DESCRIPTION OF THE TASK: Please transcribe only the lines from the one holding "SD pin VCC: VIN -> none" through the final line of the data, both included, with no pictures.

DATA UNDER STUDY:

---

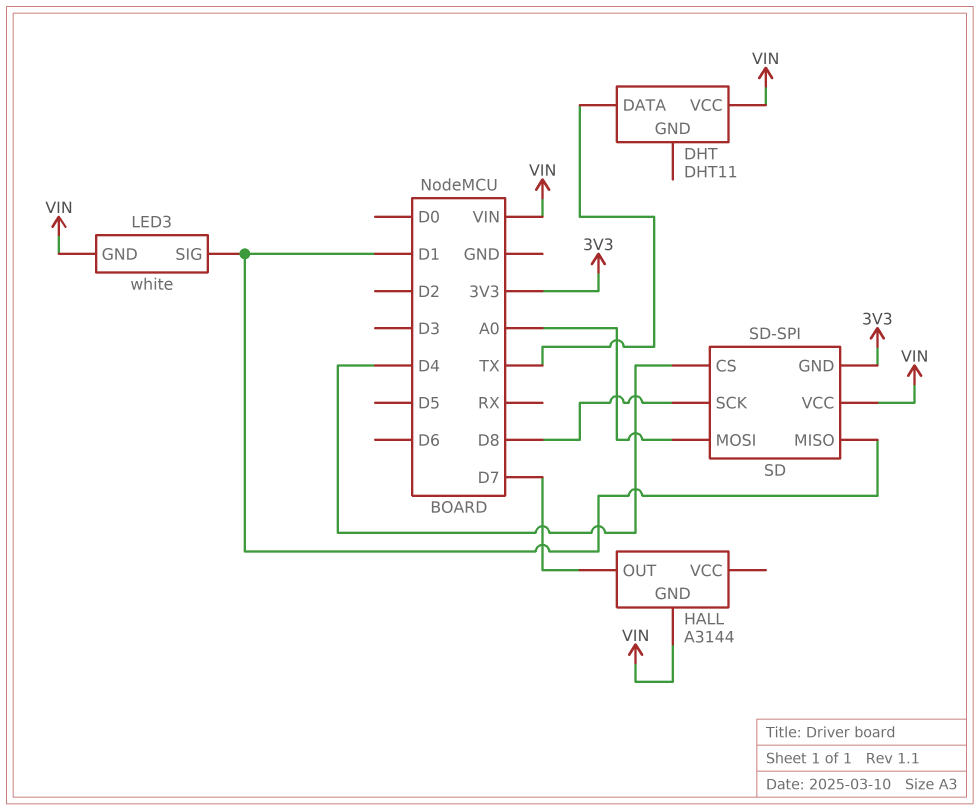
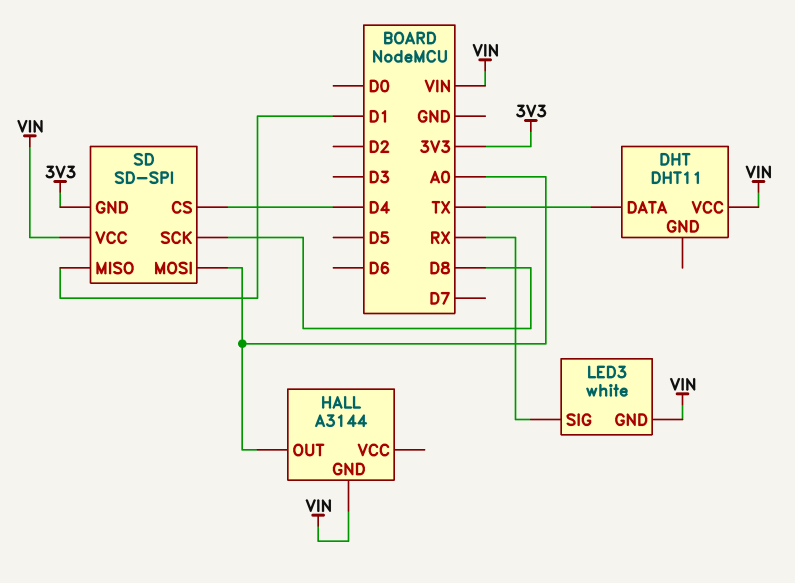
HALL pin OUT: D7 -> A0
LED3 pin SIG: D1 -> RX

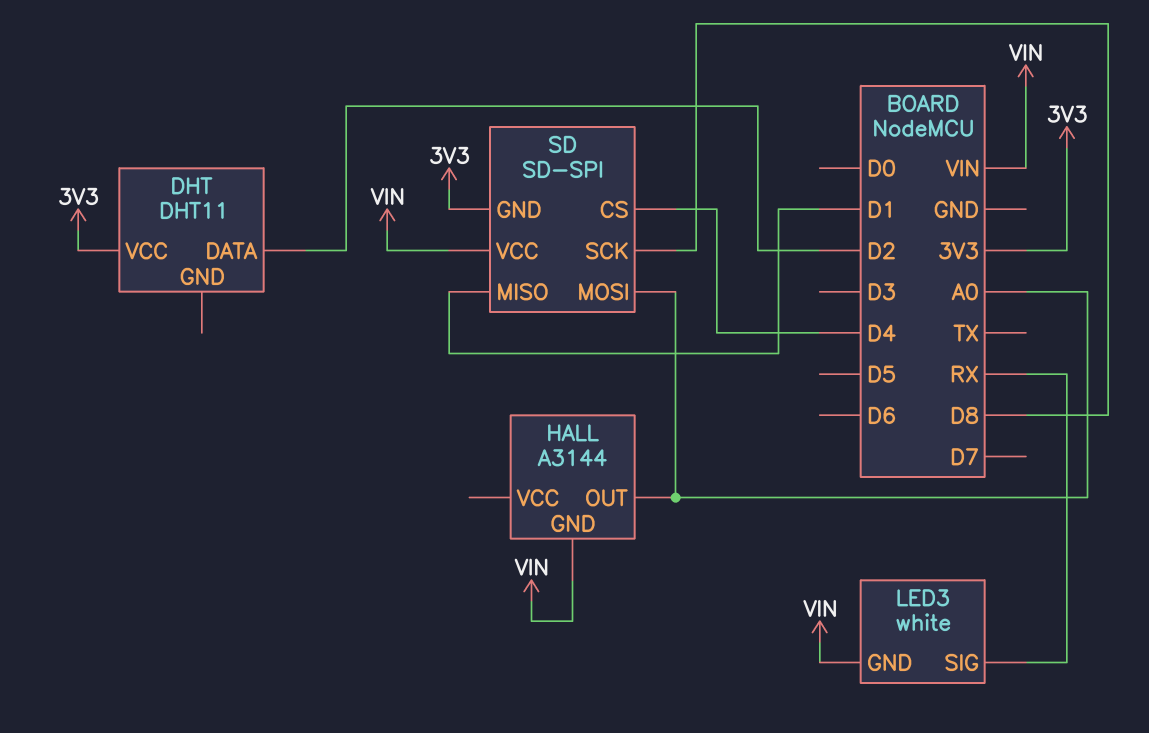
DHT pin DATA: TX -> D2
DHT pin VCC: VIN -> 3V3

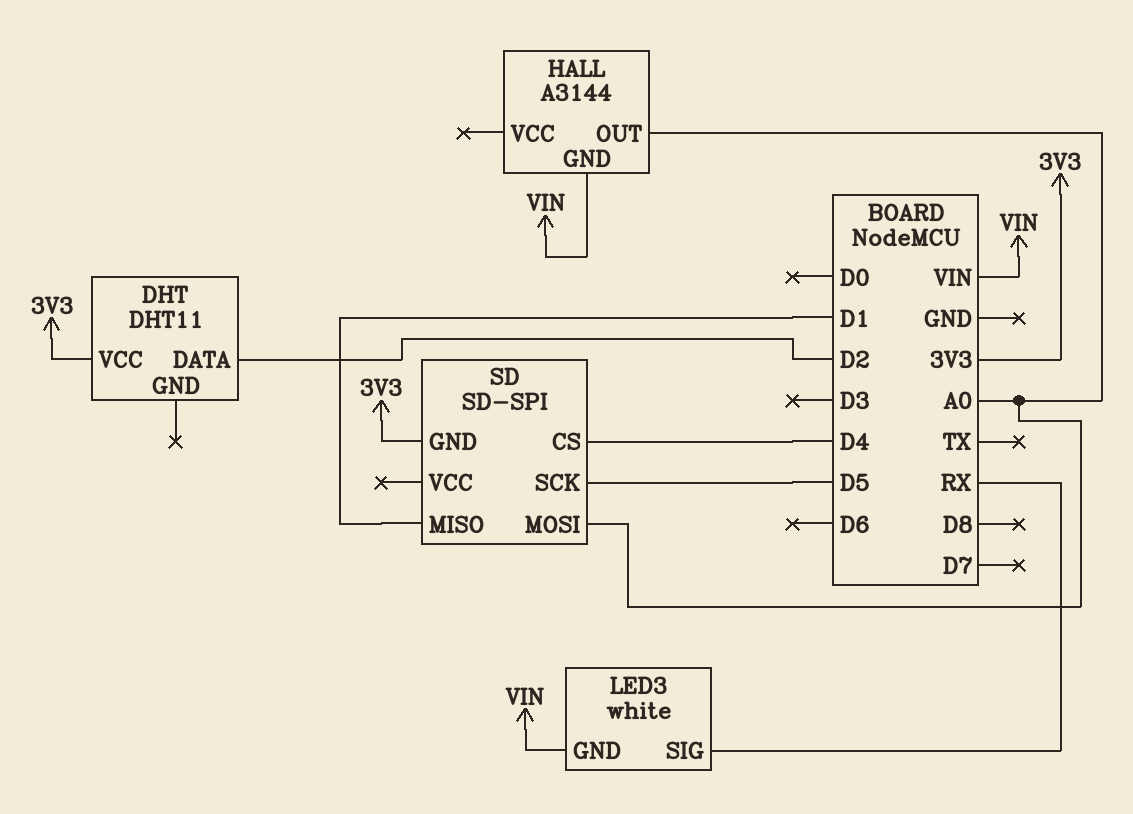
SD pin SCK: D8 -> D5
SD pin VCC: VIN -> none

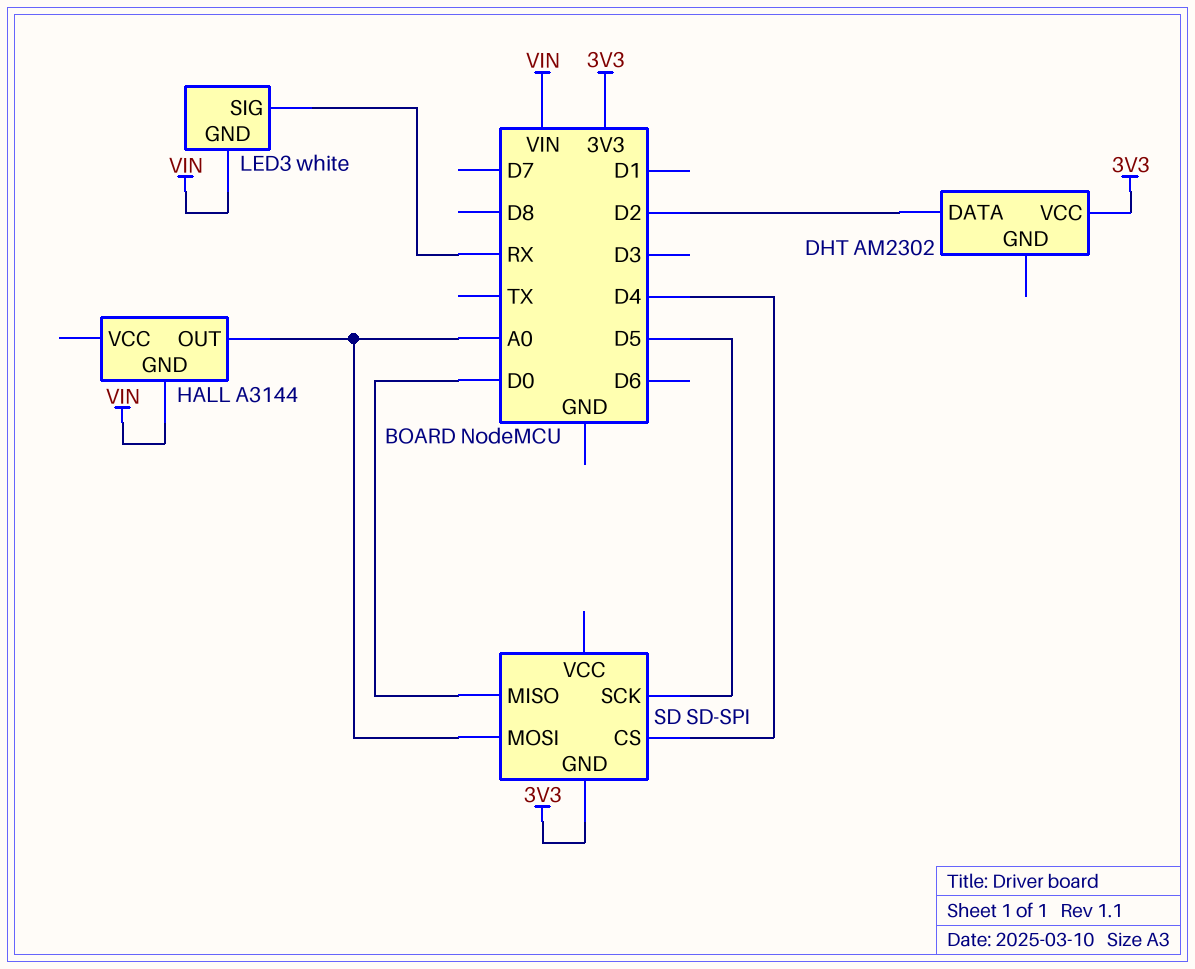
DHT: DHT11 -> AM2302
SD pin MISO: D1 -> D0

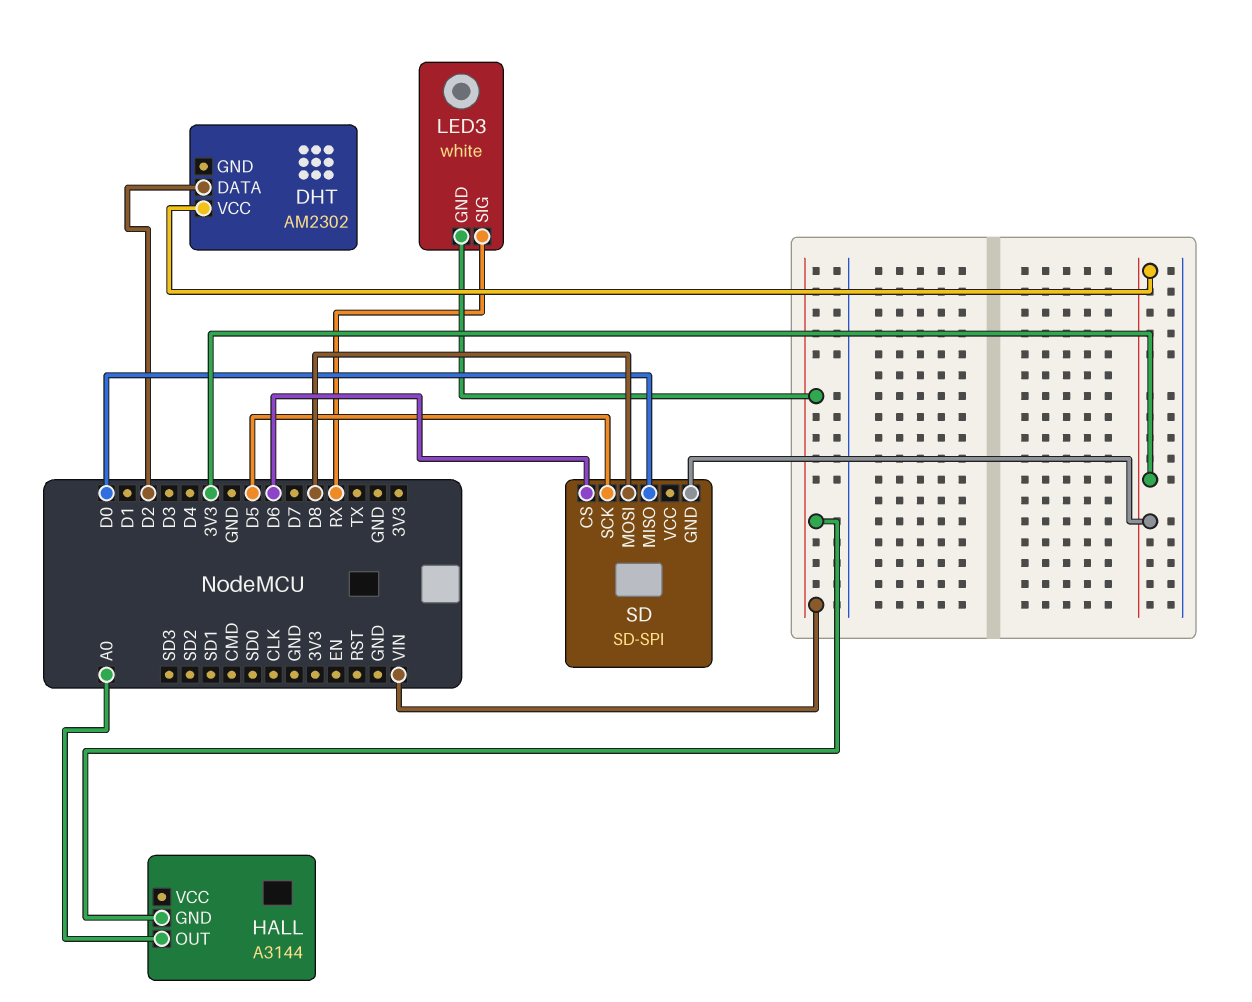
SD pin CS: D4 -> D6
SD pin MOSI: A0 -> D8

---

WORKED SOLUTION:
SD pin VCC: VIN -> none

DHT: DHT11 -> AM2302
SD pin MISO: D1 -> D0

SD pin CS: D4 -> D6
SD pin MOSI: A0 -> D8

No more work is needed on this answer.